#### Information shown ####

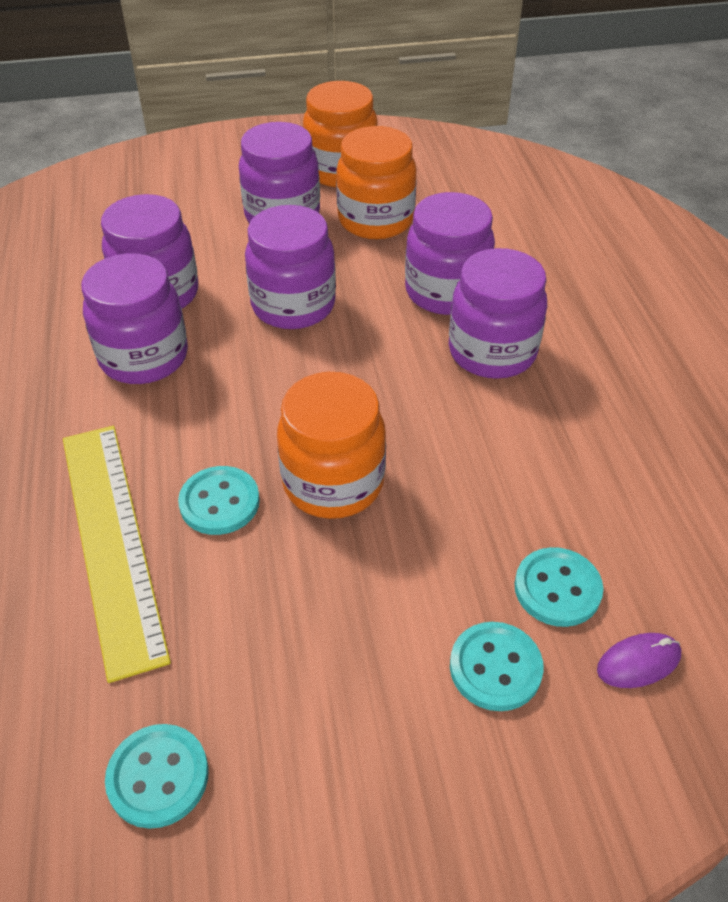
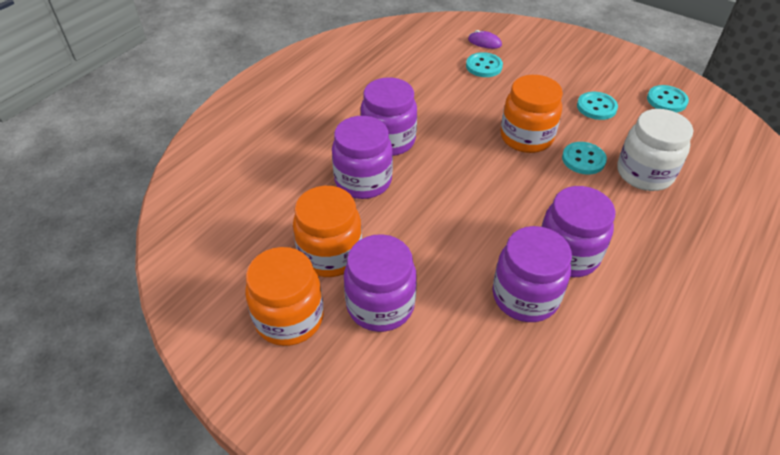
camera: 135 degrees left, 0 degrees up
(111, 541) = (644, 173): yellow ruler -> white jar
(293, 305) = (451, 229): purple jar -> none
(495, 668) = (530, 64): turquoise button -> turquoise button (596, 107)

####

• Your instructions: Output the listing exactly. Leave out any image.

• Result:
camera: 135 degrees left, 0 degrees up
(111, 541) = (644, 173): yellow ruler -> white jar
(293, 305) = (451, 229): purple jar -> none
(495, 668) = (530, 64): turquoise button -> turquoise button (596, 107)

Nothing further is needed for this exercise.